Records for the task:
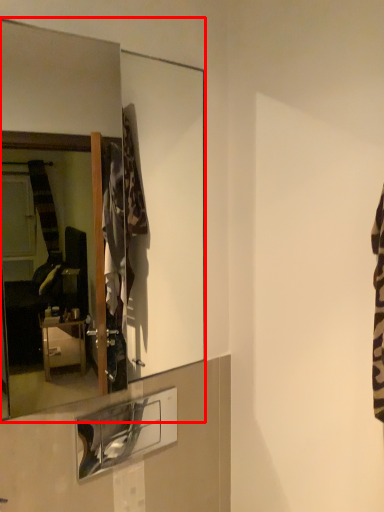
Question: In this image, where is mirror (annotated by the red box) located relative to shelf?

Choices:
 (A) left
 (B) right

Answer: (A)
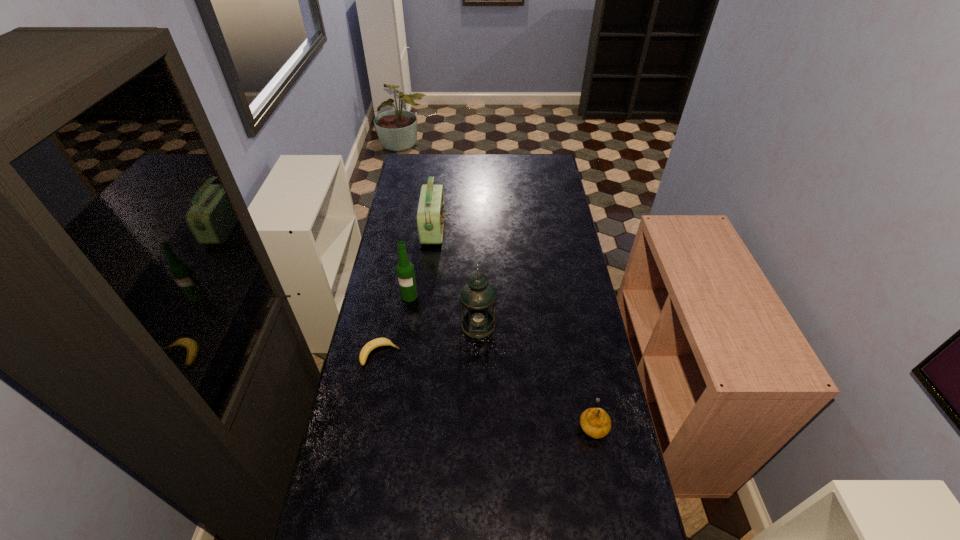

Written instruction: Reproduce all of the data above word for word, leaving out the pictures.

Output of the exercise:
Question: In this image, where is mirror (annotated by the red box) located relative to shelf?

Choices:
 (A) left
 (B) right

Answer: (A)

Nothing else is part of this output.